--- Task ---
Report every line below that contains the string "TupletNumber", copying each one in full.

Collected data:
========

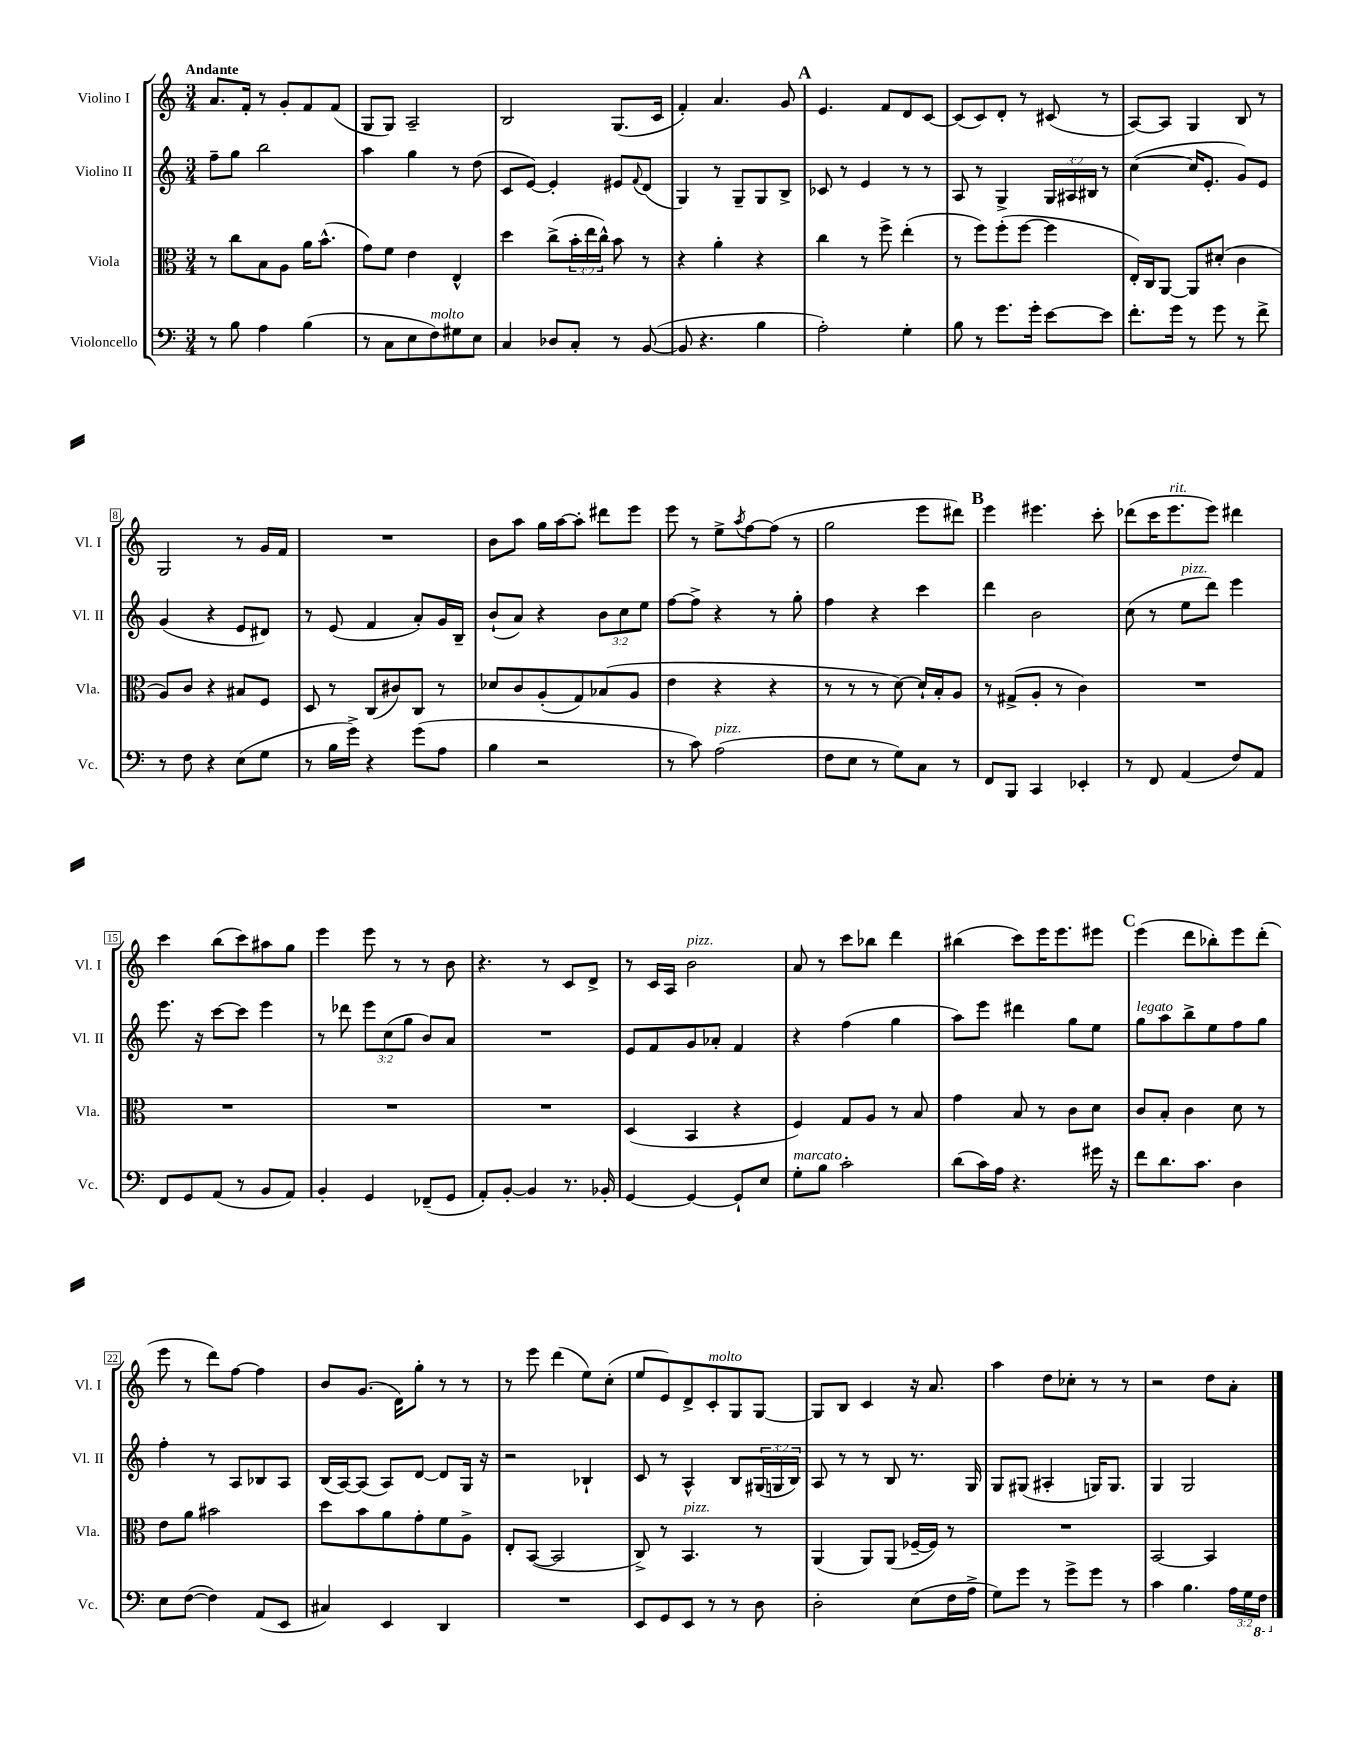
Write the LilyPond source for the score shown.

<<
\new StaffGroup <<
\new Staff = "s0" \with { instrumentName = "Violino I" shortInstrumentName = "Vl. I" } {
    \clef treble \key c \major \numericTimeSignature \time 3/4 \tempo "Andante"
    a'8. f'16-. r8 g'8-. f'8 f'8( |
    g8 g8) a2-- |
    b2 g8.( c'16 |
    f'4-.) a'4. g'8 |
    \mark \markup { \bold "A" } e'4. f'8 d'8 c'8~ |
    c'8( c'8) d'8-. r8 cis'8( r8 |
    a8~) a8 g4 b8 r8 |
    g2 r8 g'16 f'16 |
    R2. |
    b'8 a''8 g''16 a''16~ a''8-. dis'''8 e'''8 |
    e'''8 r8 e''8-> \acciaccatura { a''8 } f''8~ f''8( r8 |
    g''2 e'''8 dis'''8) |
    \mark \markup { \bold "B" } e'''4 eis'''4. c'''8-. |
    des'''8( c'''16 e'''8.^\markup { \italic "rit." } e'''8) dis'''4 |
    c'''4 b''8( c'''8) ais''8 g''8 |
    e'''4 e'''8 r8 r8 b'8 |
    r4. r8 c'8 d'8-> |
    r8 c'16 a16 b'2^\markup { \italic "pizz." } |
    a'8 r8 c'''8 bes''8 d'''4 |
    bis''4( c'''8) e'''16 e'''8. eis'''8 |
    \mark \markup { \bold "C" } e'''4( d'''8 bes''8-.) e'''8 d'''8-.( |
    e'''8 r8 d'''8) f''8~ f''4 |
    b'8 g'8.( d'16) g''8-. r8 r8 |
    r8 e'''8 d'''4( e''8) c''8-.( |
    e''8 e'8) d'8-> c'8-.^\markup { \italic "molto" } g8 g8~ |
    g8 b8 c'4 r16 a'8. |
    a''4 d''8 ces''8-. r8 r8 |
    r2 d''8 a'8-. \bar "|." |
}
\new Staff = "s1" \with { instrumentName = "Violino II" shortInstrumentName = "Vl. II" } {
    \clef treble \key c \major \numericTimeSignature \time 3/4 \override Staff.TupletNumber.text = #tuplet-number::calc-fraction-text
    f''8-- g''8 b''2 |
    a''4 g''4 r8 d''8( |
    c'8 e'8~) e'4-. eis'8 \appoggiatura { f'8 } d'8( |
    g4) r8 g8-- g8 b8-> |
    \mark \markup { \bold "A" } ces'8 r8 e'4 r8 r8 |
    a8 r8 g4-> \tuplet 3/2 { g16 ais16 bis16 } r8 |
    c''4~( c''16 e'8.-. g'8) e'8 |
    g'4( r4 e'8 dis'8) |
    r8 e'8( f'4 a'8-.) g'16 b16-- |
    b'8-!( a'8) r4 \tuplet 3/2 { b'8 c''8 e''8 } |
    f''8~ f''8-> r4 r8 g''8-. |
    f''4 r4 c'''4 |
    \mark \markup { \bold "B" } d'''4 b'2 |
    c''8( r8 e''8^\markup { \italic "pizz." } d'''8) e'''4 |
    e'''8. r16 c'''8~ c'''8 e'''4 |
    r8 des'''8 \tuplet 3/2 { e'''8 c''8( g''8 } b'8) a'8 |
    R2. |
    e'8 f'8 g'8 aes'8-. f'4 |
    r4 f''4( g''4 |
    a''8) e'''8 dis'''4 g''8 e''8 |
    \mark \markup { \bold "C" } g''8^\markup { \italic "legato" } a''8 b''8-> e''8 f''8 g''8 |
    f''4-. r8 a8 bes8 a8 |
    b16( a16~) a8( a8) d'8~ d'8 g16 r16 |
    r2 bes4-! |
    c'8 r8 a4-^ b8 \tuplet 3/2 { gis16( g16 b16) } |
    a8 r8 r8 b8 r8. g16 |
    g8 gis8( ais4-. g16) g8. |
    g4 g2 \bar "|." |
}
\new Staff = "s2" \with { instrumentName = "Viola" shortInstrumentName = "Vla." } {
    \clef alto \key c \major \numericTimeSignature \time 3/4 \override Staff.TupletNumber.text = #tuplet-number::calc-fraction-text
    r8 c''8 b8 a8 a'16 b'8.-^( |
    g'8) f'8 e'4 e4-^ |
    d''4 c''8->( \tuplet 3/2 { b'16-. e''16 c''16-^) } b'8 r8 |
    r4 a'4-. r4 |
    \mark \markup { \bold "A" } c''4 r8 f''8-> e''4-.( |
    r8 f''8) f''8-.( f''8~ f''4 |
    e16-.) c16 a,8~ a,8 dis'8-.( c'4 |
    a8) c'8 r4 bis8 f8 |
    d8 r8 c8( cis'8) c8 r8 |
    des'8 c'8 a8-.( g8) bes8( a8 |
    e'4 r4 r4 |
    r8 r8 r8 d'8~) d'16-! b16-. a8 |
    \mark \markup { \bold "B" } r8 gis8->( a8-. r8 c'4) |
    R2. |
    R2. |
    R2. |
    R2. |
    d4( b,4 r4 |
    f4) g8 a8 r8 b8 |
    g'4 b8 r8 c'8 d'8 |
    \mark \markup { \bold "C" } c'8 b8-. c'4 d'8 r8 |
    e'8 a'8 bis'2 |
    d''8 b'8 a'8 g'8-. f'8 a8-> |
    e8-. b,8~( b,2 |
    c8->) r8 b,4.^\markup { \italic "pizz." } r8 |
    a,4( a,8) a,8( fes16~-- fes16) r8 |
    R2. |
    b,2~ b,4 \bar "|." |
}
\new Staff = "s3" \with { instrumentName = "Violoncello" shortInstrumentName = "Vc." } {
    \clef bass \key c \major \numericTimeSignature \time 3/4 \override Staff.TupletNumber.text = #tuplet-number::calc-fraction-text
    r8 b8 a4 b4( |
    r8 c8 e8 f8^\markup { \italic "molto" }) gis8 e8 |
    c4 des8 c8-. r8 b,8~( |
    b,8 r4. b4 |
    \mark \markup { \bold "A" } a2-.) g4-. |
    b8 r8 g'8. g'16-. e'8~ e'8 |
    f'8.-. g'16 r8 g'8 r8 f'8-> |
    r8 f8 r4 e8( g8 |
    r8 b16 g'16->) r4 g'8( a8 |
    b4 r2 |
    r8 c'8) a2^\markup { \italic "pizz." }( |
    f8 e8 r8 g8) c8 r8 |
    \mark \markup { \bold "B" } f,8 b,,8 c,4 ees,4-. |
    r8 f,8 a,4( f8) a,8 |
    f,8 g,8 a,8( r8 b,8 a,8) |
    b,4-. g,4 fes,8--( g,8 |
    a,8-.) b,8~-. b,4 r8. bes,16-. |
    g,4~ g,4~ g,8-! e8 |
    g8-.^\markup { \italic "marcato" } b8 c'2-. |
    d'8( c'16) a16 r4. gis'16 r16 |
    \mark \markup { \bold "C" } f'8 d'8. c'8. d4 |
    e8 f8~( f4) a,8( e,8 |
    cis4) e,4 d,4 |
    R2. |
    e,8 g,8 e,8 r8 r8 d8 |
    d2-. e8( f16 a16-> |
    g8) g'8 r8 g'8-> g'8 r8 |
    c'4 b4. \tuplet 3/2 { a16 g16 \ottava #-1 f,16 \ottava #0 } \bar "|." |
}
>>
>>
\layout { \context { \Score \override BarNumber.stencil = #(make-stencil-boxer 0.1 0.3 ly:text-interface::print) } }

========

--- Output for this task ---
    \clef treble \key c \major \numericTimeSignature \time 3/4 \override Staff.TupletNumber.text = #tuplet-number::calc-fraction-text
    \clef alto \key c \major \numericTimeSignature \time 3/4 \override Staff.TupletNumber.text = #tuplet-number::calc-fraction-text
    \clef bass \key c \major \numericTimeSignature \time 3/4 \override Staff.TupletNumber.text = #tuplet-number::calc-fraction-text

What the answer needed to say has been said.